• What you need to do
Reproduce the opening lines of the records exactly, up to and including the line in which "Someone took away the orange hammer at <572,268,85,84>." occurs.

[[ Records for this task, beginning ]]

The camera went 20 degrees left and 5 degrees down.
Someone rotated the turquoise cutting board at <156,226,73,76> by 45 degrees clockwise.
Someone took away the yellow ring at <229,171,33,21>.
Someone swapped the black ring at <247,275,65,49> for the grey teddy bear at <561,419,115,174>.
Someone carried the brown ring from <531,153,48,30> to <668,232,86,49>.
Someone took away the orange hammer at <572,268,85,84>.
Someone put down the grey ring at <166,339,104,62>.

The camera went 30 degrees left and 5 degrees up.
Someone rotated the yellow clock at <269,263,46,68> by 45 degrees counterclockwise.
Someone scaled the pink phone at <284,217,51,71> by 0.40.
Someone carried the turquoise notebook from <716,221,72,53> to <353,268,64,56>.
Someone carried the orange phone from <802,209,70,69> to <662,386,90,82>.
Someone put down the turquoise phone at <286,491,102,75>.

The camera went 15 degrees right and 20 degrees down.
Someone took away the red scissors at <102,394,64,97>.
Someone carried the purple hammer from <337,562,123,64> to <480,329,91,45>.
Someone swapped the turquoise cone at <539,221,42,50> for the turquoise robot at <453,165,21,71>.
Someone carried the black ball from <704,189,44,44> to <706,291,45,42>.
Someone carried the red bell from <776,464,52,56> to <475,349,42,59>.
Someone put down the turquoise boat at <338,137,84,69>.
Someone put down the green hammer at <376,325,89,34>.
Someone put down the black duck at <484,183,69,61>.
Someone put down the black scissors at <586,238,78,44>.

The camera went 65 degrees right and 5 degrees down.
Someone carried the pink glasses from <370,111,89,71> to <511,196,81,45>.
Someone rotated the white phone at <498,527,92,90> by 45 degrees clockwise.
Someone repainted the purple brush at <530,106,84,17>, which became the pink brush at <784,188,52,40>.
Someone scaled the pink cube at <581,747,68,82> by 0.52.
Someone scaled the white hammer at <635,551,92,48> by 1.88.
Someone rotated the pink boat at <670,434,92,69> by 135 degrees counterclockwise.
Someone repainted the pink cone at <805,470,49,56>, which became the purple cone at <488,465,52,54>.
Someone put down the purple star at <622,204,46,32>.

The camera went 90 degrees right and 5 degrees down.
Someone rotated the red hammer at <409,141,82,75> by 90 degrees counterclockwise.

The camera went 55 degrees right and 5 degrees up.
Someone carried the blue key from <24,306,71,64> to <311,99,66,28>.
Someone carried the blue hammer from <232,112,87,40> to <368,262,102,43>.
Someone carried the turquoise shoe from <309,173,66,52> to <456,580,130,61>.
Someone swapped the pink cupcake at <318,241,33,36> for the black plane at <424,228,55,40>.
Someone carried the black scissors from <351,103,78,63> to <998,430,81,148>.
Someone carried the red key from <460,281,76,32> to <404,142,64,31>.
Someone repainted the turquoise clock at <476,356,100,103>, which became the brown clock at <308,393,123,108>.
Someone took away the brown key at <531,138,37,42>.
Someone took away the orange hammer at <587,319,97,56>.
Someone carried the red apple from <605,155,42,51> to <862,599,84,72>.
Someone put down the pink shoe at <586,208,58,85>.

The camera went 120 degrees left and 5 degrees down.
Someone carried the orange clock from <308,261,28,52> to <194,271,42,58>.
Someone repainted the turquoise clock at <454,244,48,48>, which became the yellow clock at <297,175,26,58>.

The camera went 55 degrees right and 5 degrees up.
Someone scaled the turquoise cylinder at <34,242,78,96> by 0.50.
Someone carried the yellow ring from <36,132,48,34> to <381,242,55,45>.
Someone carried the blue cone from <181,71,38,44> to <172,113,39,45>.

[[ Records for this task, end ]]

• Result of the exercise
The camera went 20 degrees left and 5 degrees down.
Someone rotated the turquoise cutting board at <156,226,73,76> by 45 degrees clockwise.
Someone took away the yellow ring at <229,171,33,21>.
Someone swapped the black ring at <247,275,65,49> for the grey teddy bear at <561,419,115,174>.
Someone carried the brown ring from <531,153,48,30> to <668,232,86,49>.
Someone took away the orange hammer at <572,268,85,84>.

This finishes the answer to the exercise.